[Items from a data source]
*** Block opens ***

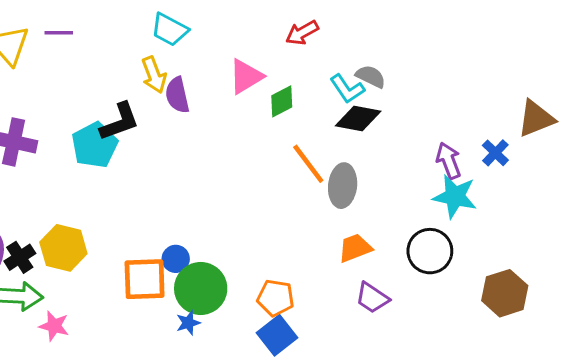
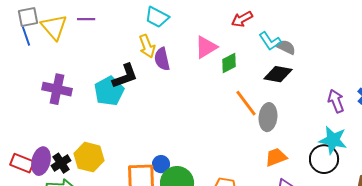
cyan L-shape: (347, 89) -> (270, 41), moved
cyan star: (455, 196) -> (333, 140), moved

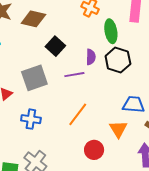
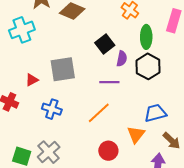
black square: (55, 46) -> (105, 44), moved
purple line: (74, 75) -> (109, 82), moved
blue trapezoid: (133, 104) -> (155, 113), turned -30

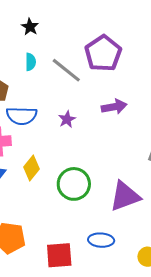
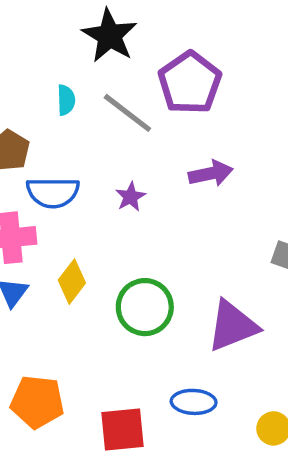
black star: (30, 27) -> (110, 36), moved, size x1.8

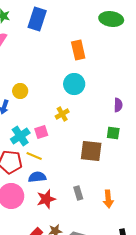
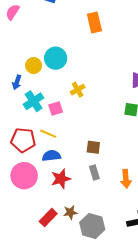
cyan circle: (74, 84) -> (56, 58), moved
cyan cross: (20, 136) -> (34, 101), moved
brown square: (91, 151) -> (93, 147), moved, size x0.6

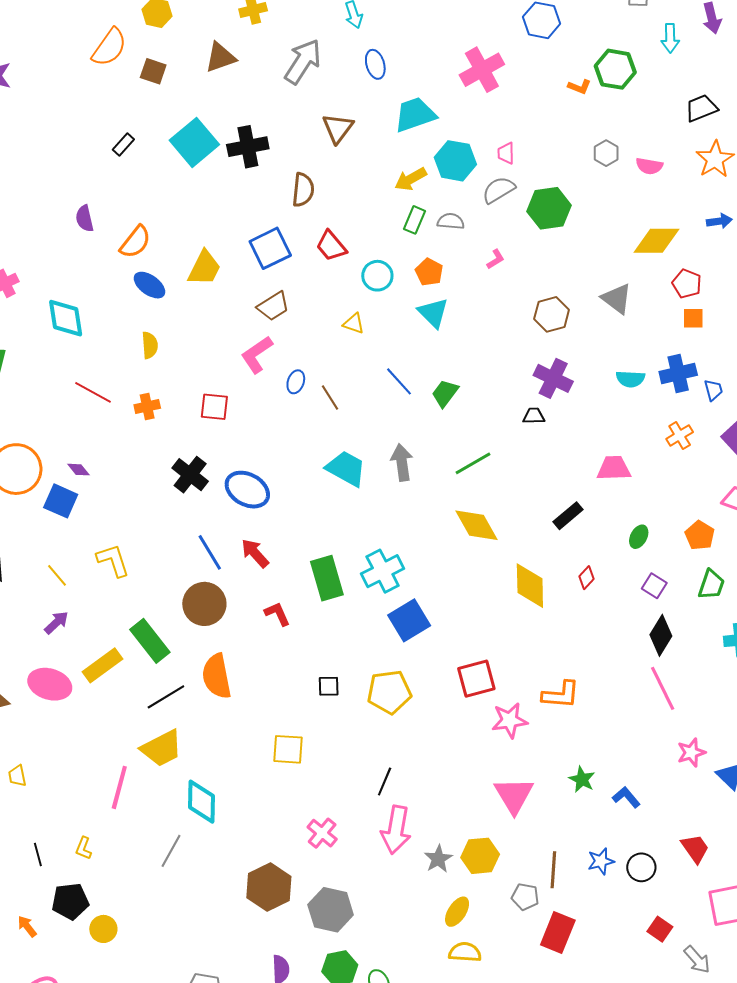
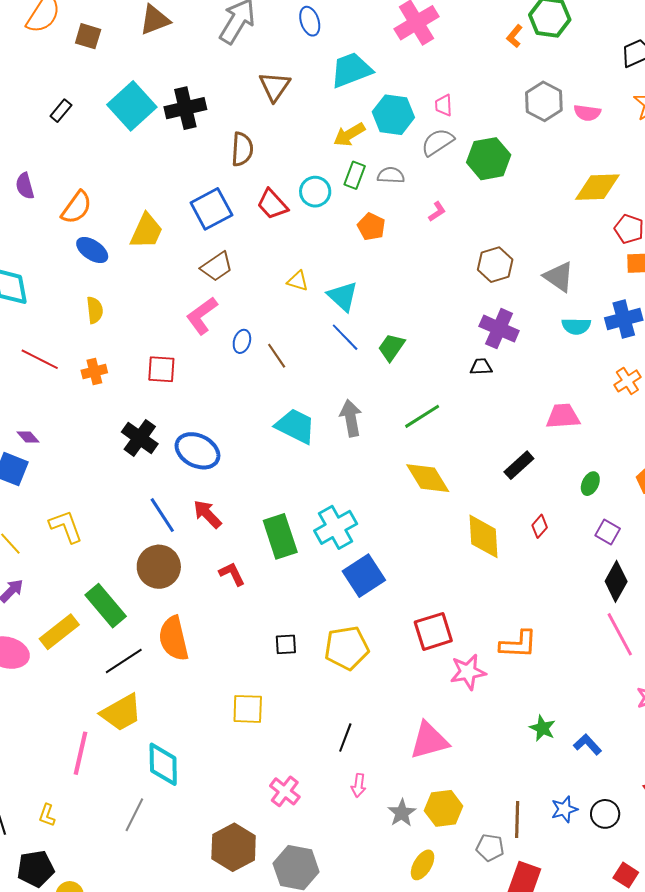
orange L-shape: (579, 87) -> (515, 36), turned 110
gray hexagon: (606, 153) -> (544, 101), size x1.5
cyan circle: (377, 276) -> (315, 192), moved
gray triangle: (617, 299) -> (559, 277), moved
cyan triangle: (433, 313) -> (343, 296), moved
pink triangle: (514, 795) -> (429, 740), moved, turned 48
pink arrow: (396, 830) -> (359, 785), size x0.5

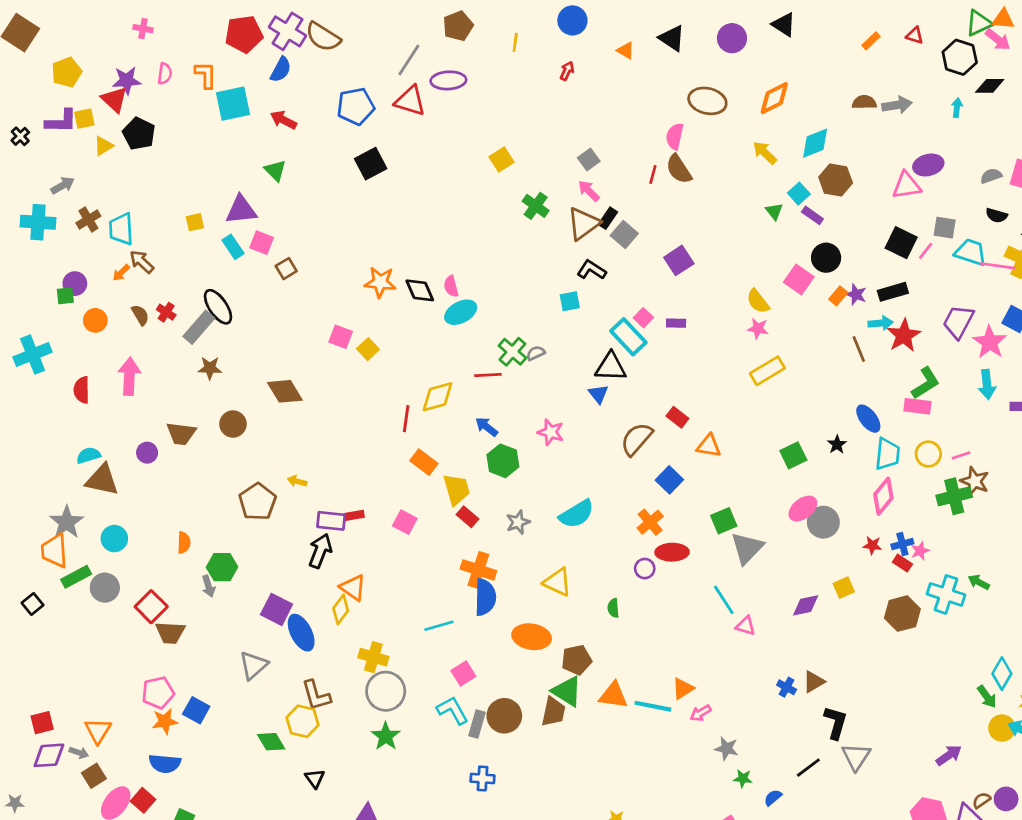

*** Block closes ***

■ Task to carry out
With the pictures left out, transcribe exactly the lines from the line holding "cyan star: (455, 196) -> (333, 140), moved" through the closing line of the entries.

■ Expected answer
cyan star: (455, 196) -> (333, 140), moved

black square: (55, 46) -> (105, 44), moved
purple line: (74, 75) -> (109, 82), moved
blue trapezoid: (133, 104) -> (155, 113), turned -30

black star: (30, 27) -> (110, 36), moved, size x1.8

cyan circle: (74, 84) -> (56, 58), moved
cyan cross: (20, 136) -> (34, 101), moved
brown square: (91, 151) -> (93, 147), moved, size x0.6

orange L-shape: (579, 87) -> (515, 36), turned 110
gray hexagon: (606, 153) -> (544, 101), size x1.5
cyan circle: (377, 276) -> (315, 192), moved
gray triangle: (617, 299) -> (559, 277), moved
cyan triangle: (433, 313) -> (343, 296), moved
pink triangle: (514, 795) -> (429, 740), moved, turned 48
pink arrow: (396, 830) -> (359, 785), size x0.5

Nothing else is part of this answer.